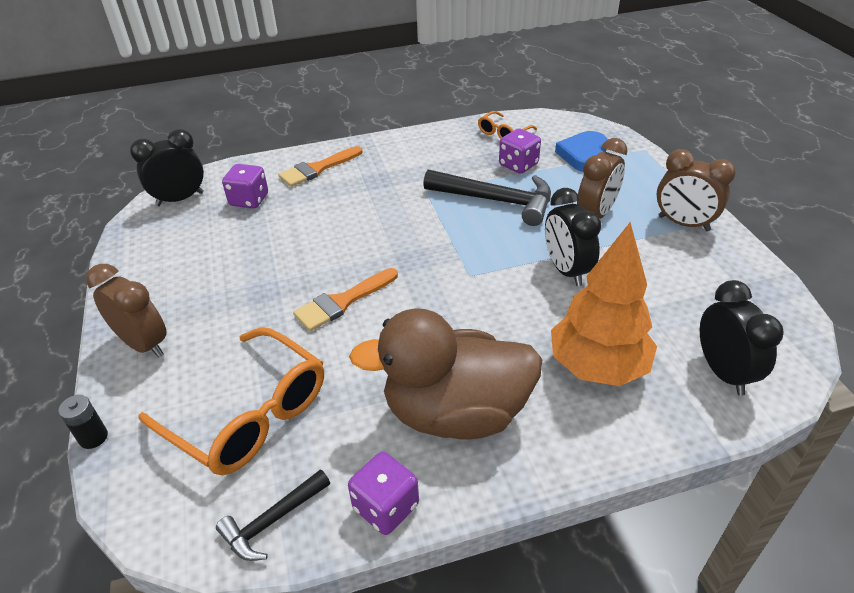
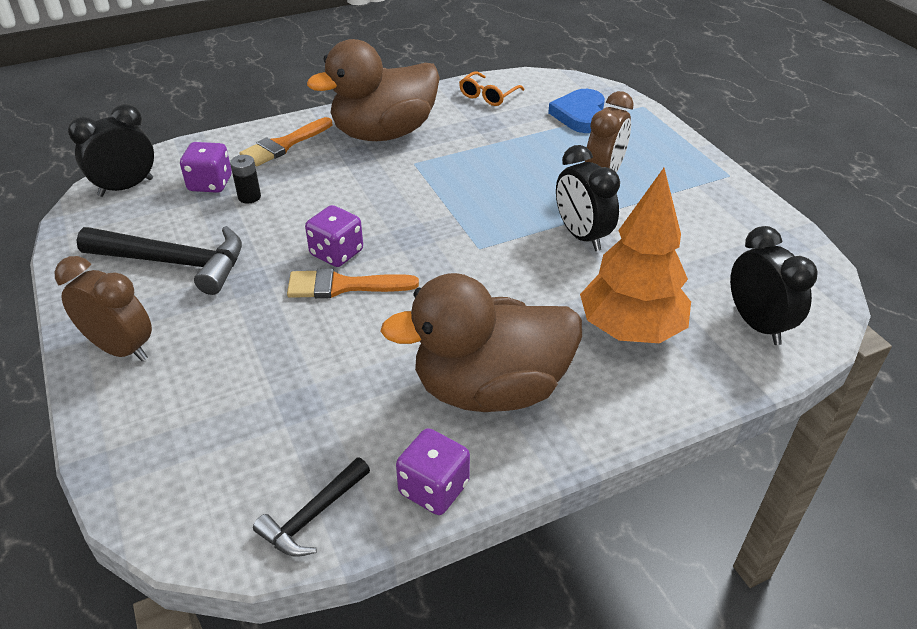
camera: 10 degrees left, 0 degrees up
(93, 437) = (85, 453): black battery -> black battery (249, 197)
(249, 415) = (262, 412): orange glasses -> none
(343, 302) = (343, 286): orange brush -> orange brush turned 45 degrees clockwise
(405, 163) = (384, 133): none -> brown duck
(496, 201) = (493, 168): black hammer -> black hammer (174, 263)
(518, 165) = (511, 129): purple dice -> purple dice (336, 253)
(683, 223) = (695, 180): brown clock -> none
⁂
• _WHAT THE TASK REQUIRES_
Across the material, count every line that holds "black" and state only how many there are.

• _SOLUTION TO THIS TASK_
2